→ LISTED RECORDS
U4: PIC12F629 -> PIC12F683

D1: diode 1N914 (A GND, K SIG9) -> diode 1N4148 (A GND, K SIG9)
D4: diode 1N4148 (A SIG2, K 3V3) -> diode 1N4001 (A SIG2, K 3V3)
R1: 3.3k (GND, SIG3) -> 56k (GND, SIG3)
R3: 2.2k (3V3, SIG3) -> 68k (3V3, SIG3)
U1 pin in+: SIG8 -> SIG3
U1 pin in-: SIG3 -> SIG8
* * *
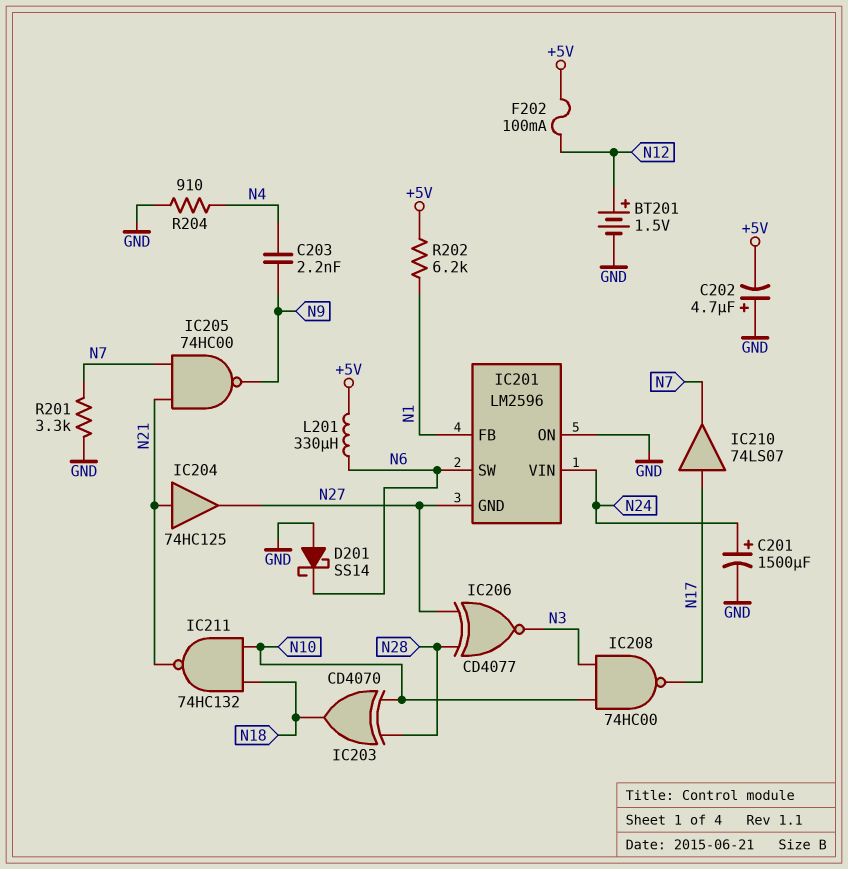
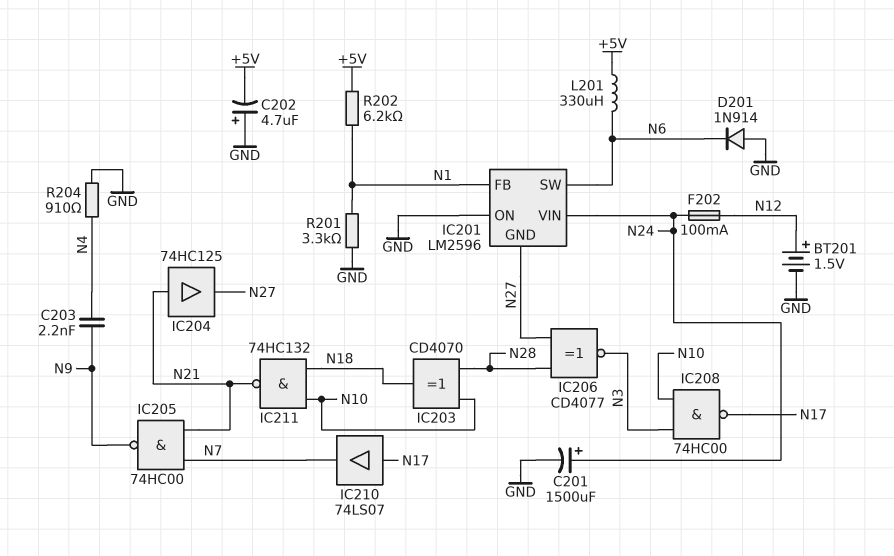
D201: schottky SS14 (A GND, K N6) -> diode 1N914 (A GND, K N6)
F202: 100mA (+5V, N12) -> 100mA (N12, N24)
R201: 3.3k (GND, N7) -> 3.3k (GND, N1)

→ GOAL OF THE EXERCISE
Say how many lines in the preceding material hold the word "diode"; nothing else belongs in the reply.

→ EXERCISE OUTPUT
3